(Source data)
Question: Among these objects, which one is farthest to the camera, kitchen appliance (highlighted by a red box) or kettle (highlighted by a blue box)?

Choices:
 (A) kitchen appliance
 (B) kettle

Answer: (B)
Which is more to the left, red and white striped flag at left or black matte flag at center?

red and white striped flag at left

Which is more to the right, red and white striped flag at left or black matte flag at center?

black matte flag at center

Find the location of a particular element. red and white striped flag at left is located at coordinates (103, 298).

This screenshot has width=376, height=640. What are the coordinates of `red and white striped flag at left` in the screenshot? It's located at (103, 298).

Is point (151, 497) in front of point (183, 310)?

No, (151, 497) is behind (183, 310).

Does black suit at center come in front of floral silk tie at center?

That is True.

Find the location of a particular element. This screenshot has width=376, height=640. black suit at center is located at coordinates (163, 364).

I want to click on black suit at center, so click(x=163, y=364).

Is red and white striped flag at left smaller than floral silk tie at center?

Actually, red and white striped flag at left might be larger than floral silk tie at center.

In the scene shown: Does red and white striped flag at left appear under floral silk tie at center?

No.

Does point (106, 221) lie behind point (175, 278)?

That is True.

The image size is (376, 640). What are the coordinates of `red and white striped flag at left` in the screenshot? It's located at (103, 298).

■ INSTRUCTIONS TO FOLLOW ■
Output the rows between the line containing "No, (151, 497) is behind (183, 310)." and the end of the source data, inclusive, keeping every line identical to the original.

■ RIGHT ANSWER ■
No, (151, 497) is behind (183, 310).

Does black suit at center come in front of floral silk tie at center?

That is True.

Find the location of a particular element. This screenshot has width=376, height=640. black suit at center is located at coordinates (163, 364).

I want to click on black suit at center, so click(x=163, y=364).

Is red and white striped flag at left smaller than floral silk tie at center?

Actually, red and white striped flag at left might be larger than floral silk tie at center.

In the scene shown: Does red and white striped flag at left appear under floral silk tie at center?

No.

Does point (106, 221) lie behind point (175, 278)?

That is True.

The image size is (376, 640). What are the coordinates of `red and white striped flag at left` in the screenshot? It's located at (103, 298).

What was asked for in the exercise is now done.